• _Work task_
Reproduce all the data exactly, without pictures.

• _Dataset extract_
- - - - -
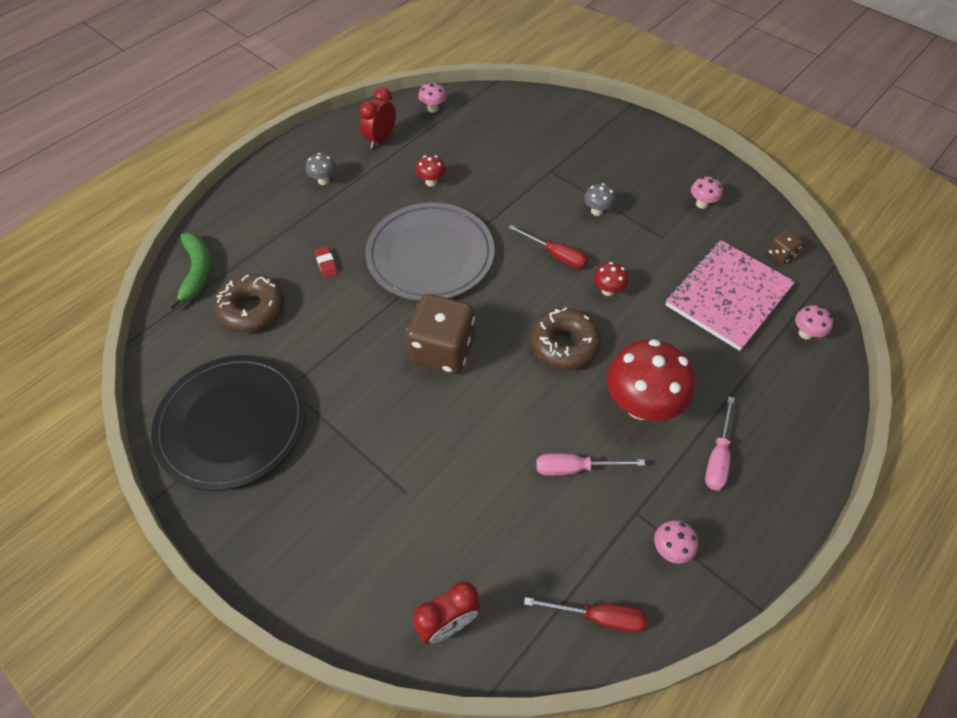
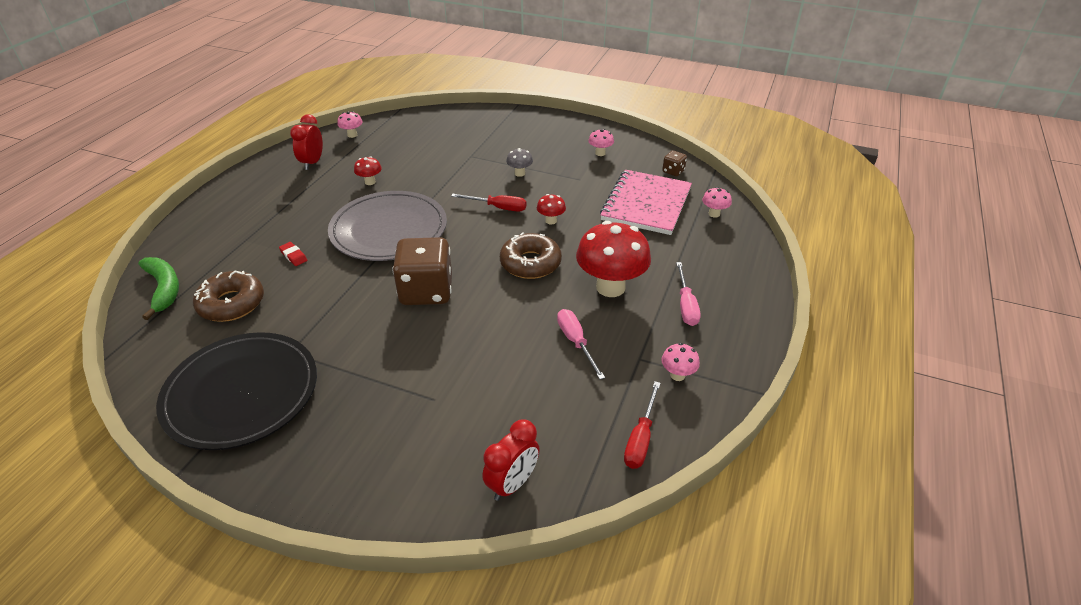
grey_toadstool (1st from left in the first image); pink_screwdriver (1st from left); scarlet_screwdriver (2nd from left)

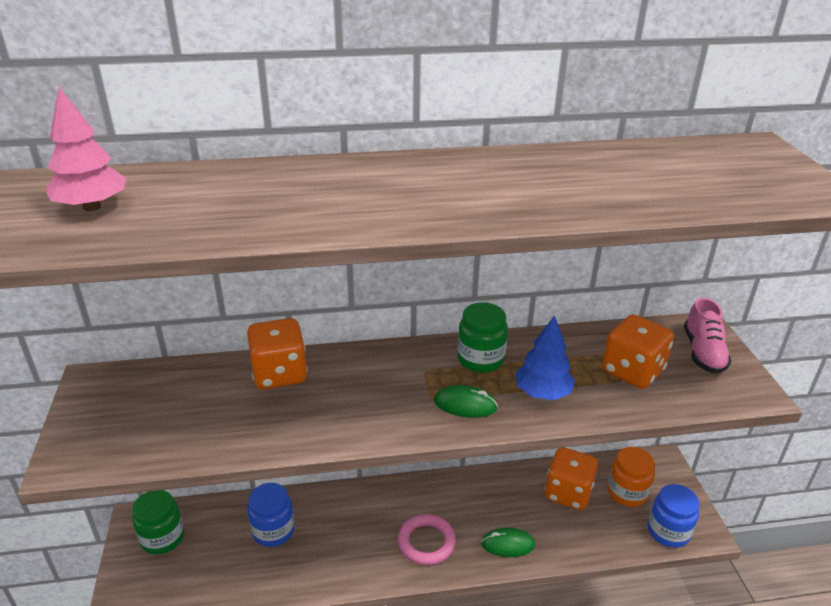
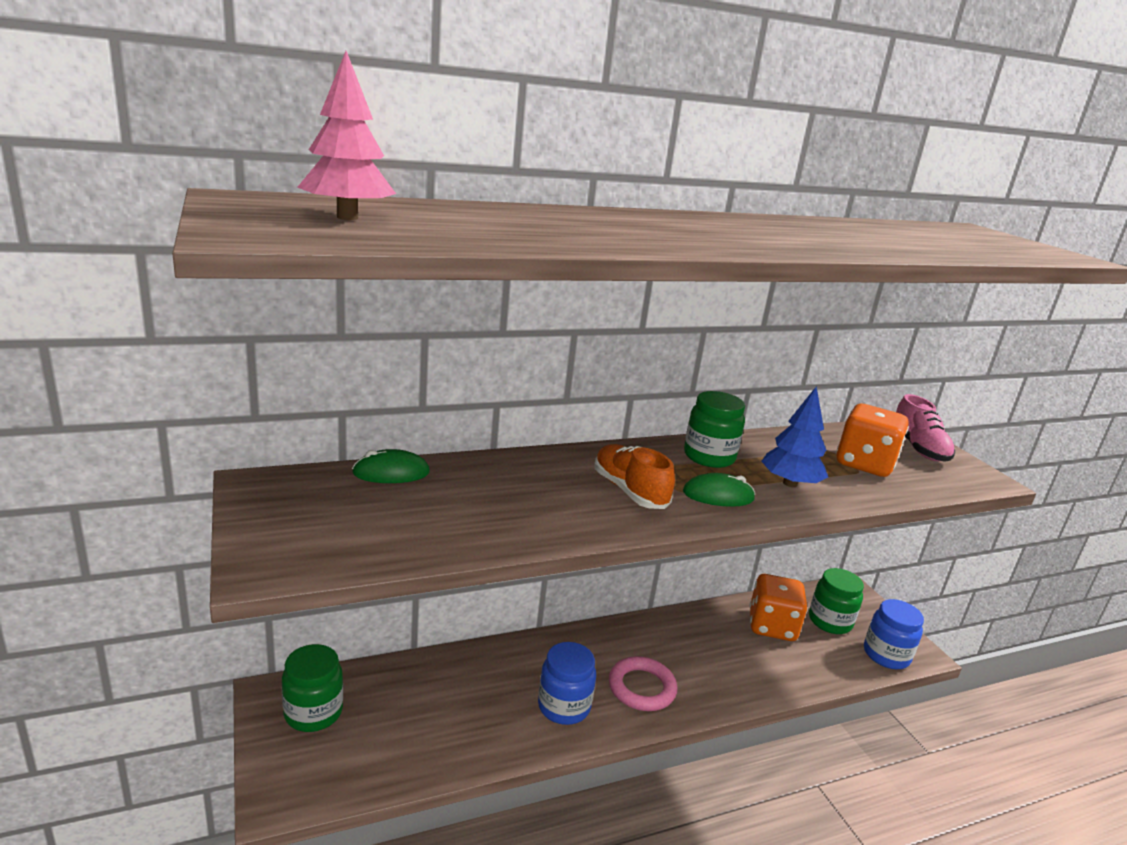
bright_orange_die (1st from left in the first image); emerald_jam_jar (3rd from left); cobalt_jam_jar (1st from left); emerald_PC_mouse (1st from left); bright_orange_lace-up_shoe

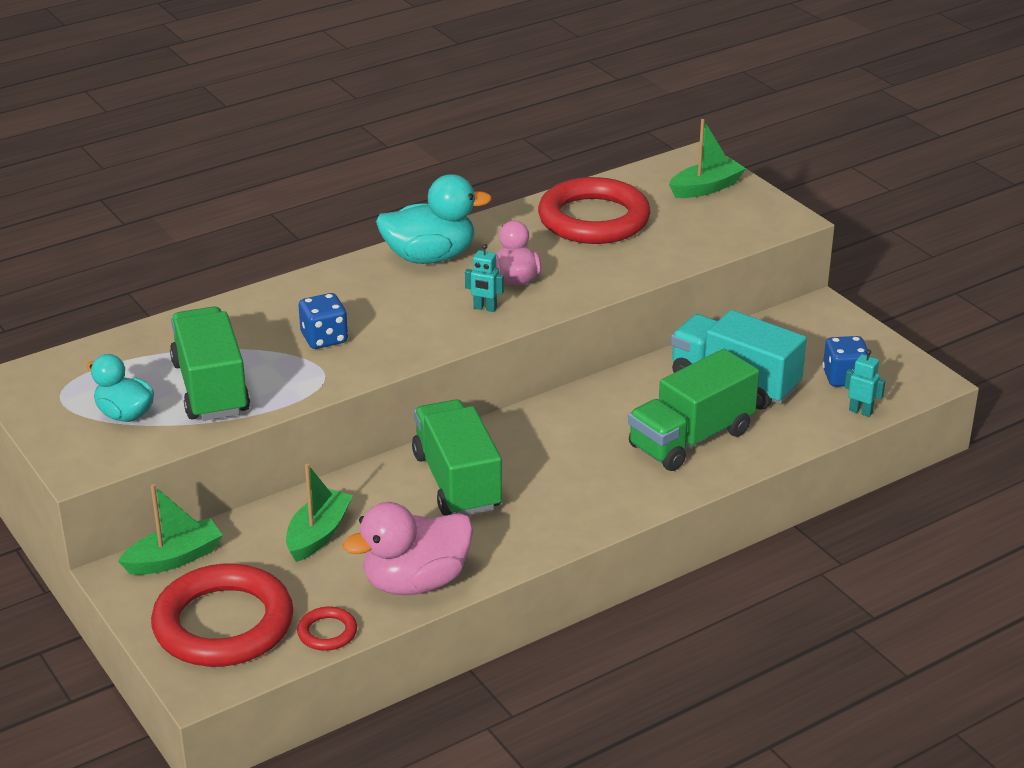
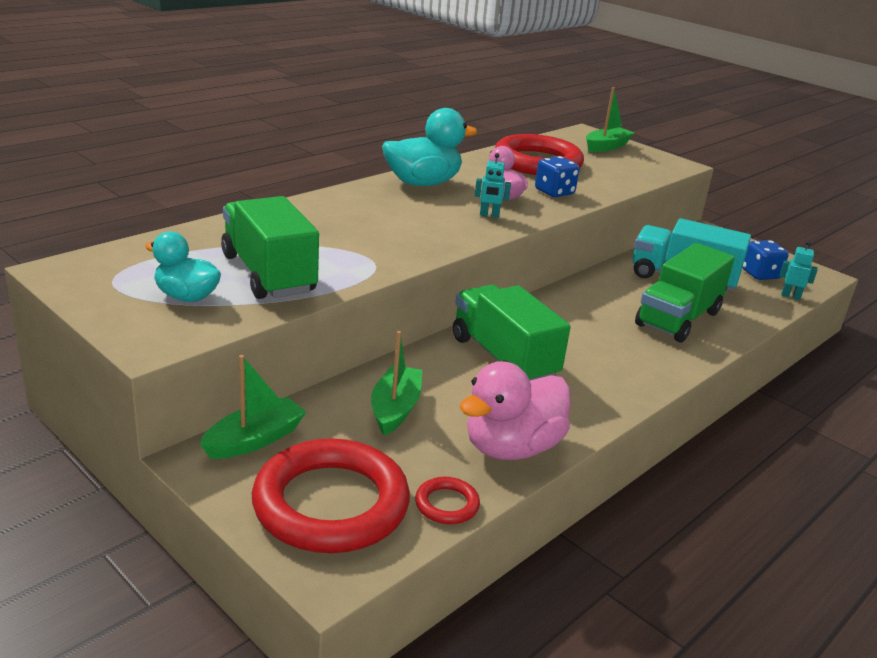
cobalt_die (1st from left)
- - - - -
• _Result_
grey_toadstool (1st from left in the first image); pink_screwdriver (1st from left); scarlet_screwdriver (2nd from left)

bright_orange_die (1st from left in the first image); emerald_jam_jar (3rd from left); cobalt_jam_jar (1st from left); emerald_PC_mouse (1st from left); bright_orange_lace-up_shoe

cobalt_die (1st from left)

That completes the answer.